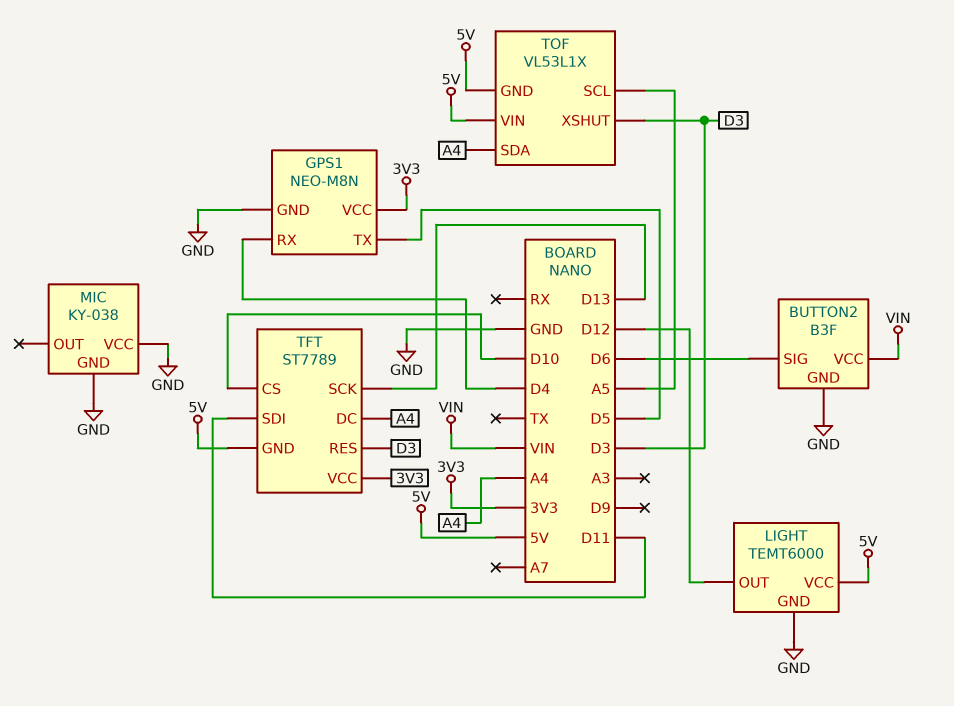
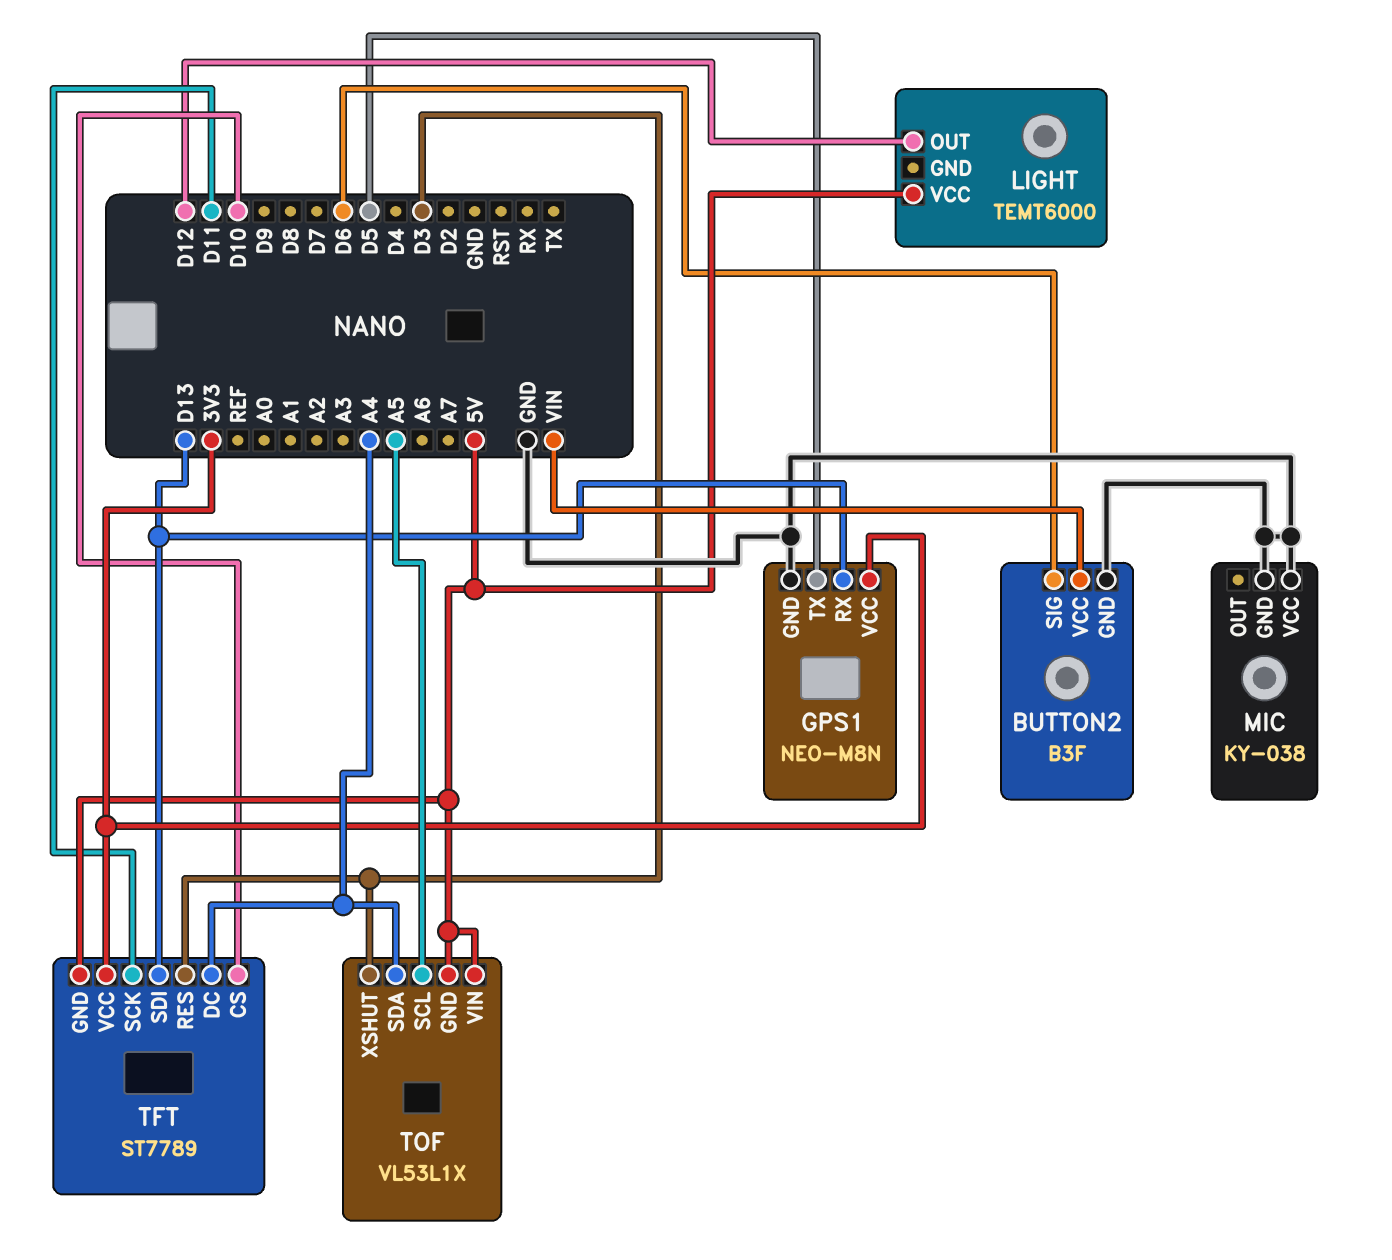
GPS1 pin RX: D4 -> D13
LIGHT pin GND: GND -> none
TFT pin SCK: D13 -> D11
TFT pin SDI: D11 -> D13

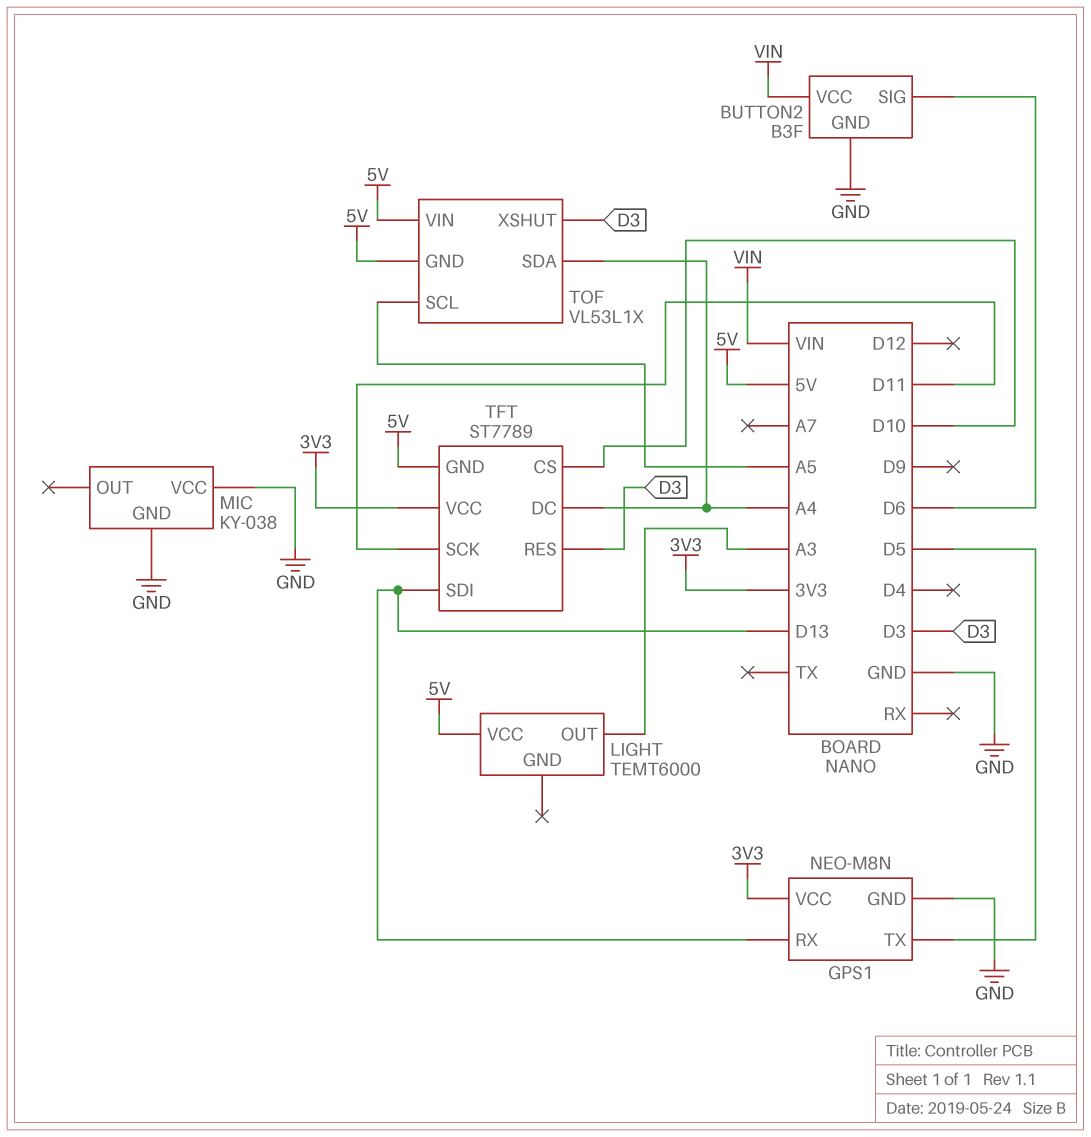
LIGHT pin OUT: D12 -> A3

═══

§ **Task details**: Reproduce the whole listing word for word, setting aside any pictures.

§ **Answer to the exercise**:
GPS1 pin RX: D4 -> D13
LIGHT pin GND: GND -> none
TFT pin SCK: D13 -> D11
TFT pin SDI: D11 -> D13

LIGHT pin OUT: D12 -> A3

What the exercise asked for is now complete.